[Opening Supplied data section]

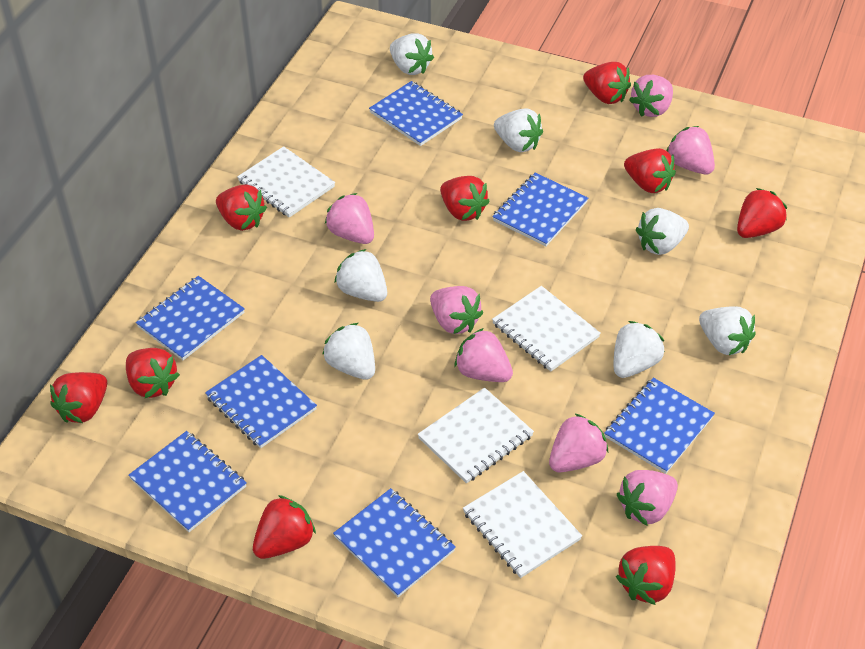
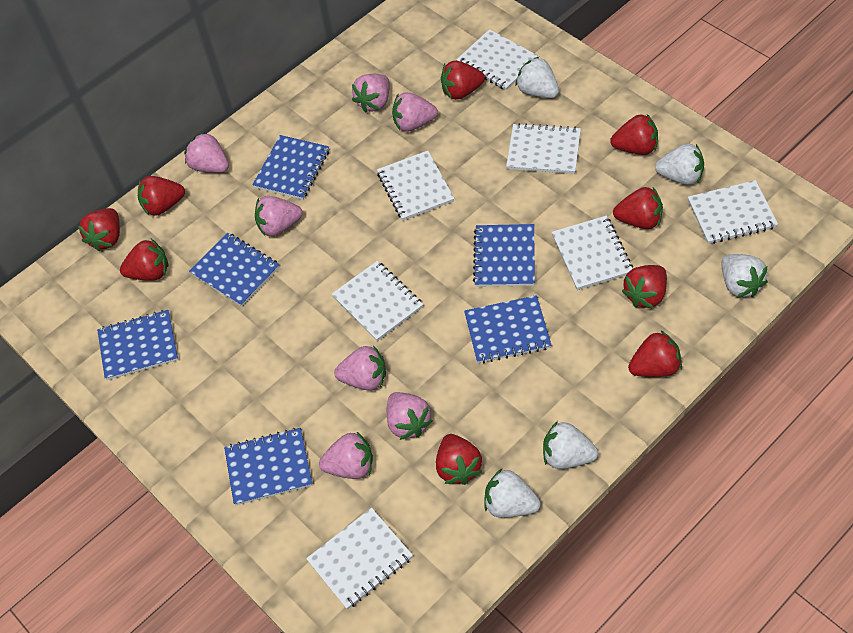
blue notebook: 7 -> 6
white notebook: 4 -> 7
white strawberry: 7 -> 5

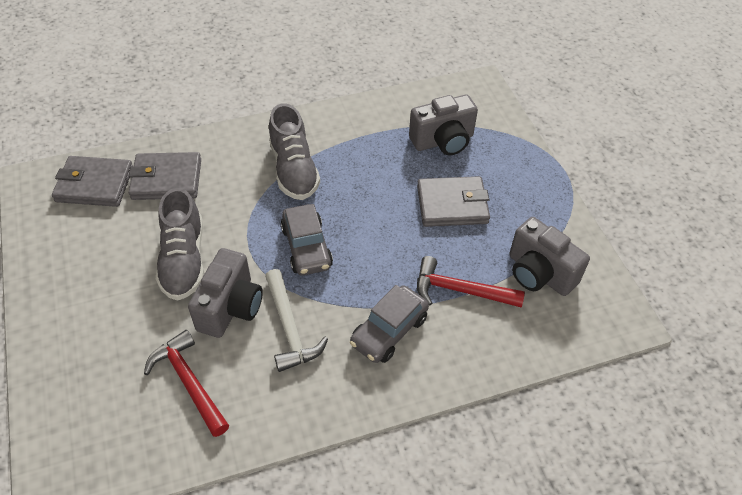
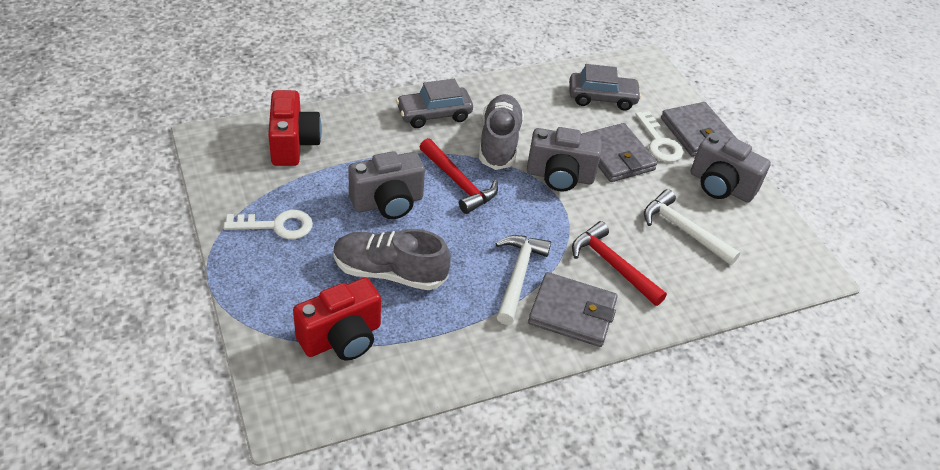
red camera: 0 -> 2
white hammer: 1 -> 2
white key: 0 -> 2

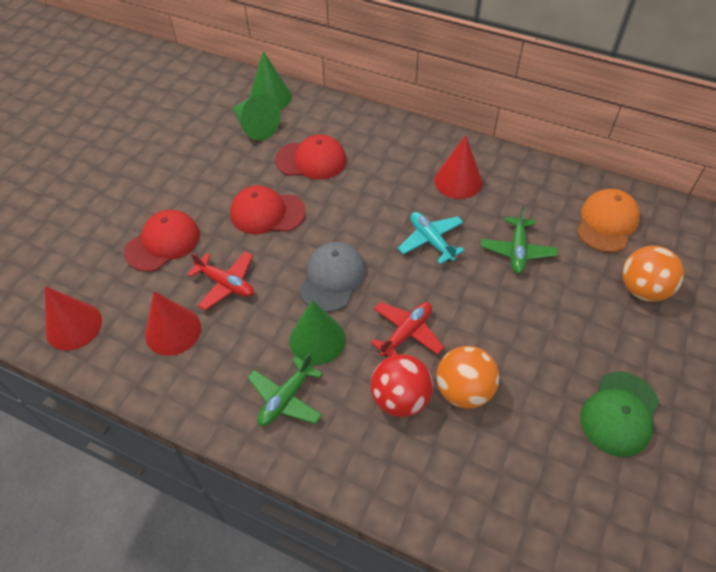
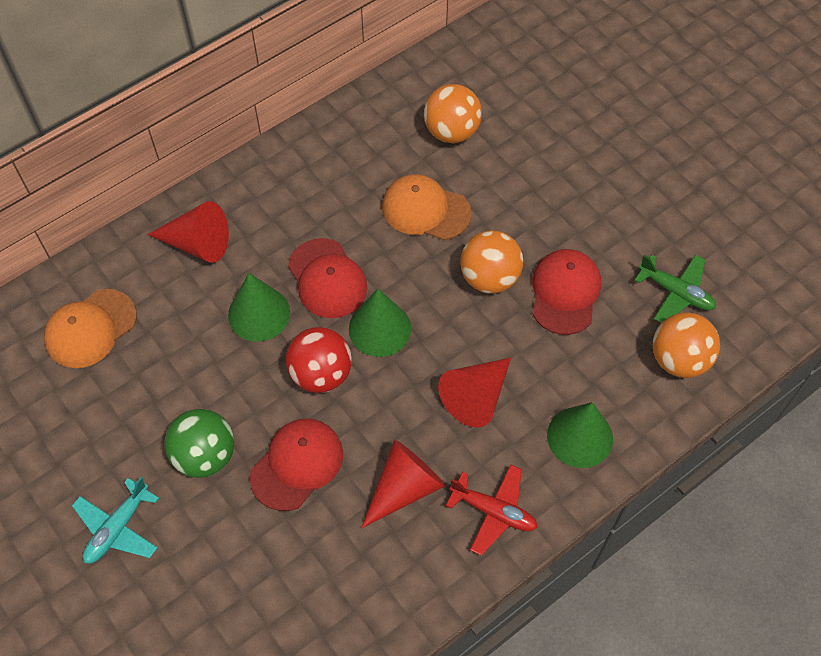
green ball: 0 -> 1
green cap: 1 -> 0
green plane: 2 -> 1
grey cap: 1 -> 0
orange ball: 2 -> 3
orange cap: 1 -> 2
red plane: 2 -> 1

[Closing Supplied data section]

> Your task:
Nothing but the exact lines of the data above, from the line containing "grey cap: 1 -> 0" through the last, should appear in the answer.

> Reply:
grey cap: 1 -> 0
orange ball: 2 -> 3
orange cap: 1 -> 2
red plane: 2 -> 1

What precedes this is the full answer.